=== SUPPLIED DATA ===

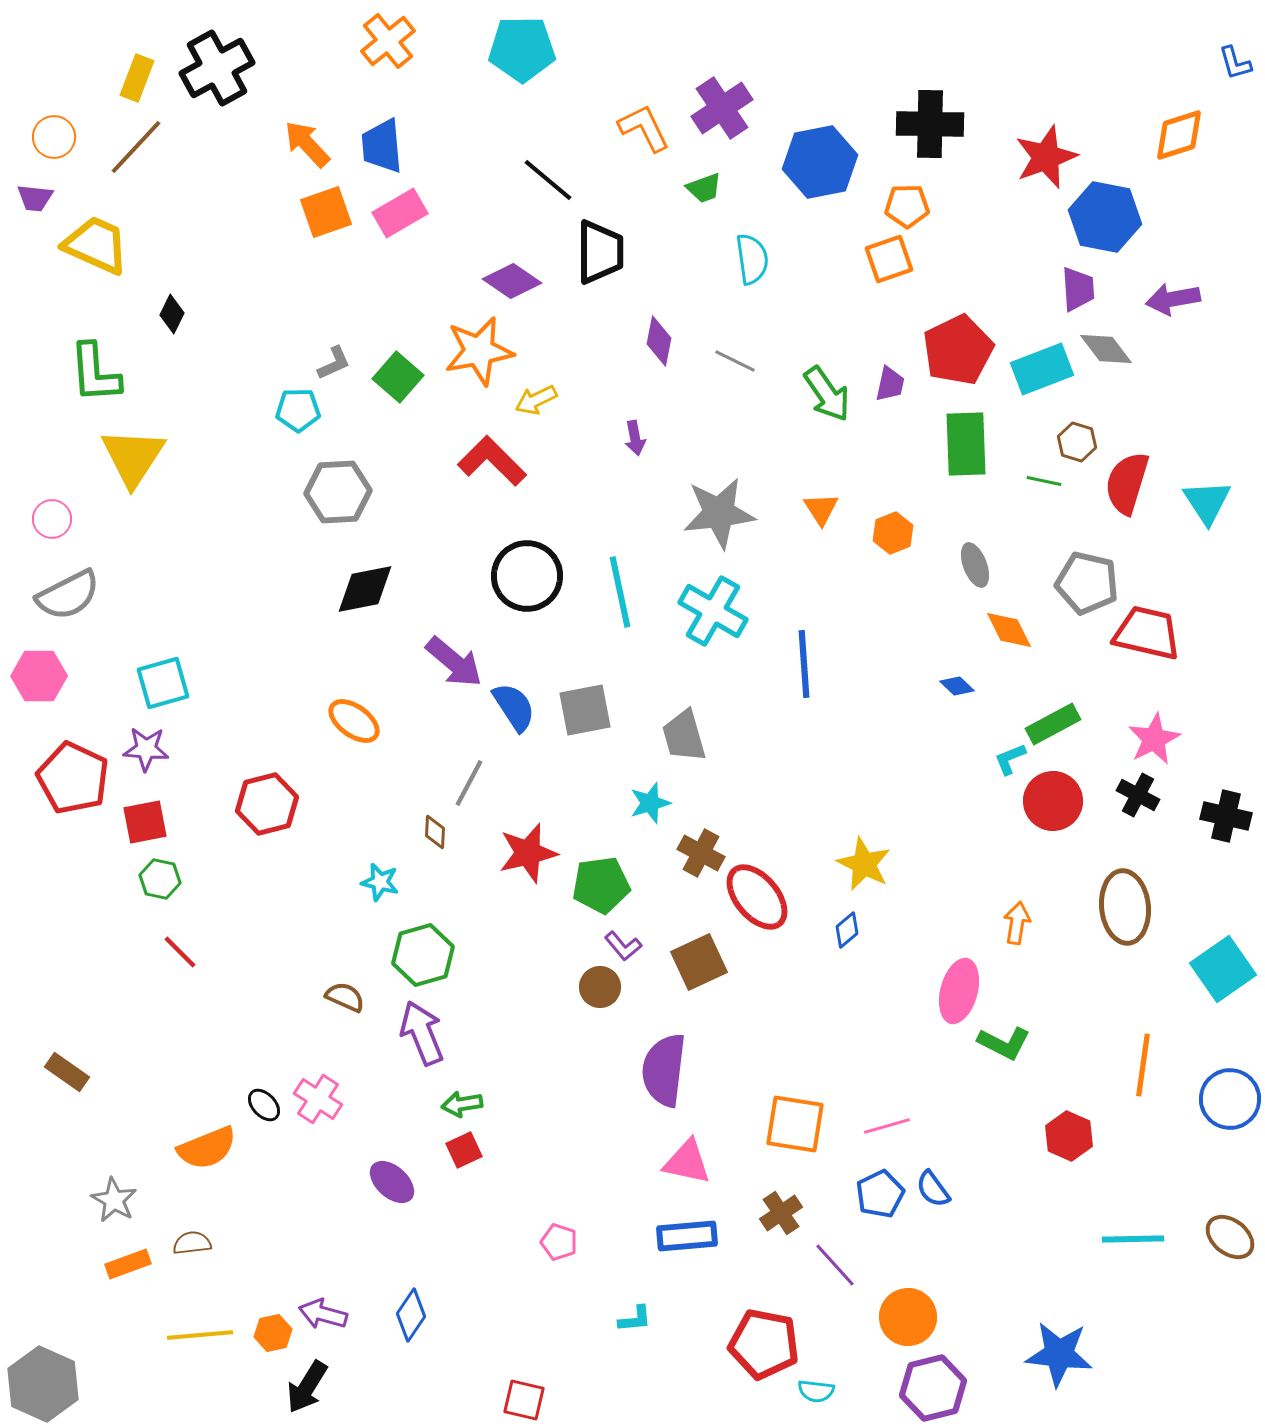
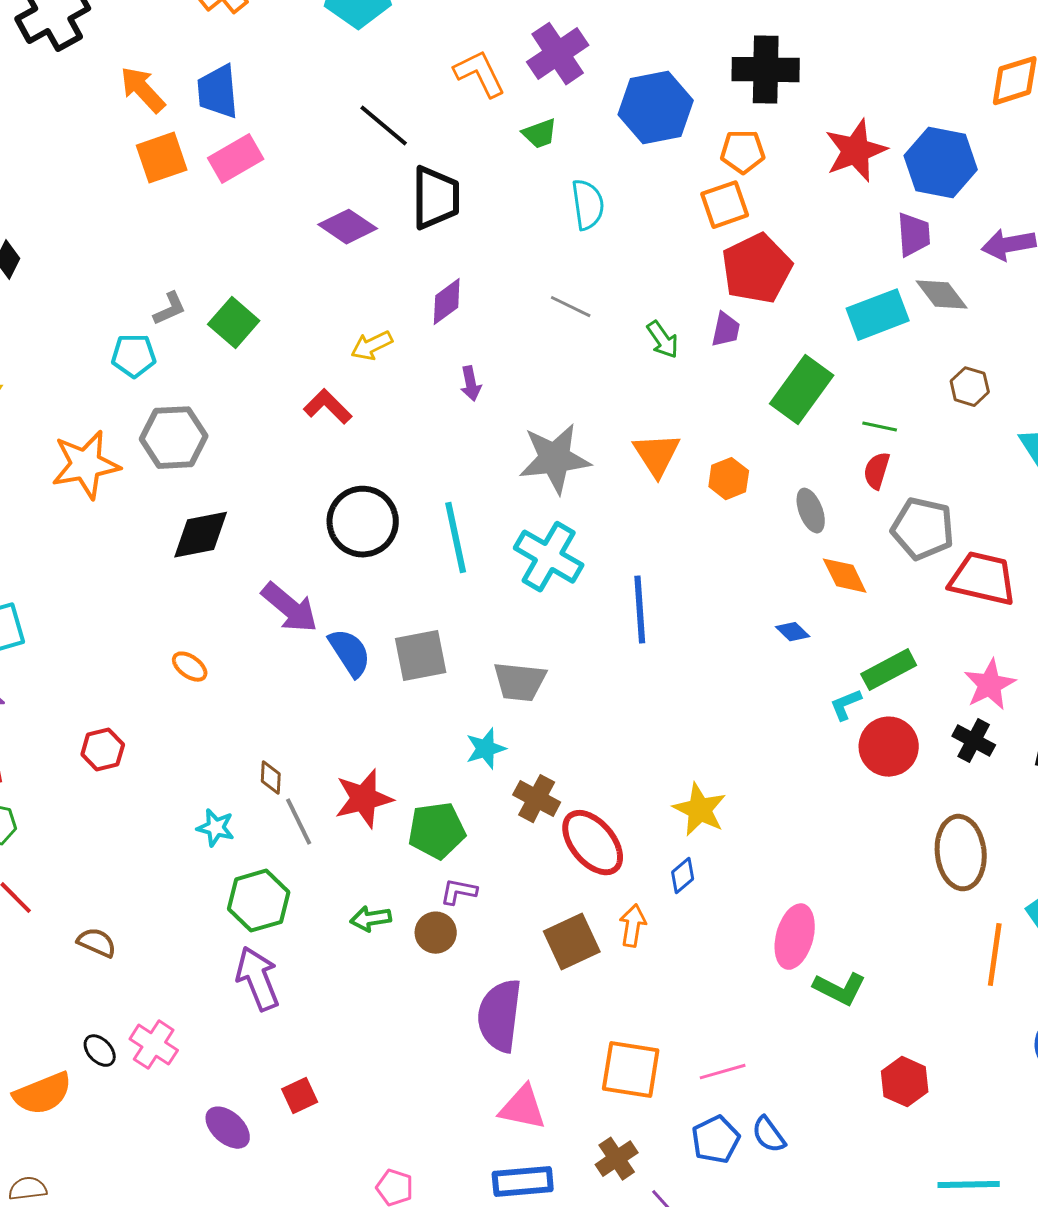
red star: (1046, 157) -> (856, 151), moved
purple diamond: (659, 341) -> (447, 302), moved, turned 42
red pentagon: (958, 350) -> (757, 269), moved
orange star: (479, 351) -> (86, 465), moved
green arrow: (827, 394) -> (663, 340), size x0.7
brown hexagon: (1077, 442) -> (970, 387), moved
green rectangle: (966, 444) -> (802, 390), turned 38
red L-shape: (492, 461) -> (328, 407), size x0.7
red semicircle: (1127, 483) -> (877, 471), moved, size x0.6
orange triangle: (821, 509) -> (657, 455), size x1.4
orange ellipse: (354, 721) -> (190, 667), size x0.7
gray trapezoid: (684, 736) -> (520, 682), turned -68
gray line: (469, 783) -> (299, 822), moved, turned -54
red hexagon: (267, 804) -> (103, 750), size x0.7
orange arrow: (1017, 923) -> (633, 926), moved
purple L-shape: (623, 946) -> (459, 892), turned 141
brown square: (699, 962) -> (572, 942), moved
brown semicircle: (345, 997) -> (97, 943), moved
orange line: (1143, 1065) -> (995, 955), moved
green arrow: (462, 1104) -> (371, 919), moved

===
=== SUPPLIED DATA ===

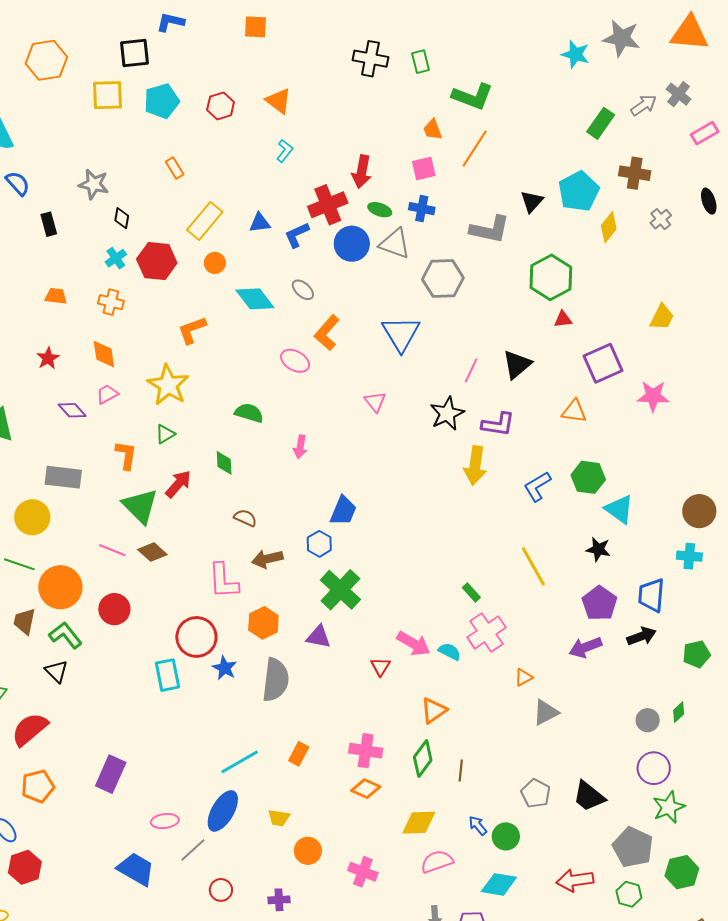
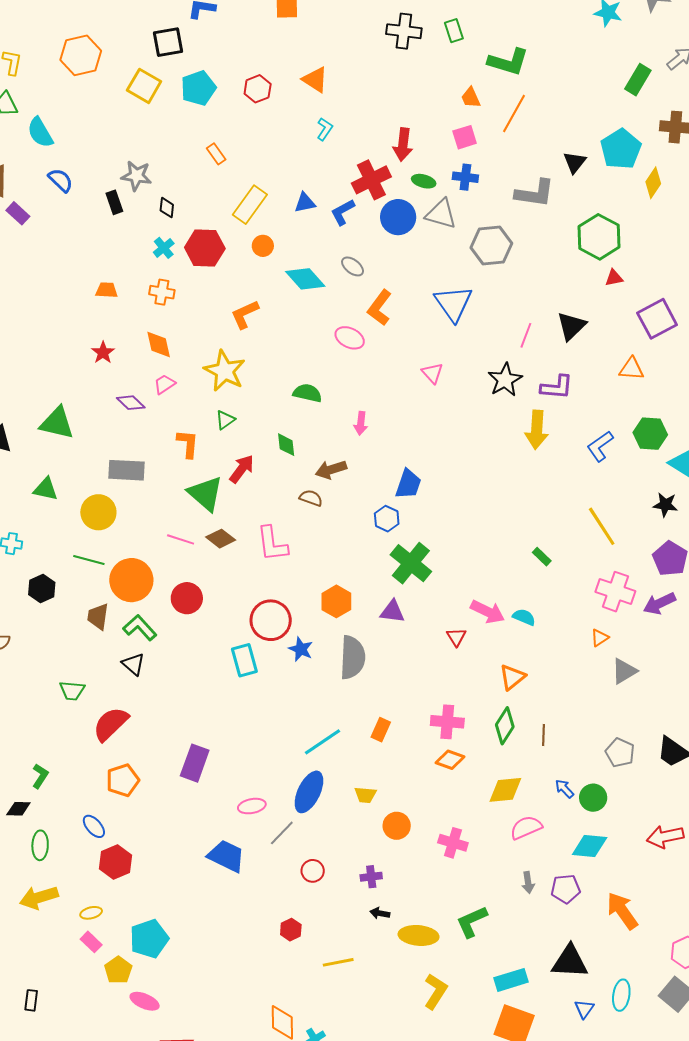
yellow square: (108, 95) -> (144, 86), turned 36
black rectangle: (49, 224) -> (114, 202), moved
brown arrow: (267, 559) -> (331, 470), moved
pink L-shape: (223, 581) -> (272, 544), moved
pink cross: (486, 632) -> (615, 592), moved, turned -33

===

Copy, exactly and only, the lines above that begin with the one containing "orange triangle: (821, 509)" and finish with the one containing "gray line: (469, 783)".

orange triangle: (821, 509) -> (657, 455), size x1.4
orange ellipse: (354, 721) -> (190, 667), size x0.7
gray trapezoid: (684, 736) -> (520, 682), turned -68
gray line: (469, 783) -> (299, 822), moved, turned -54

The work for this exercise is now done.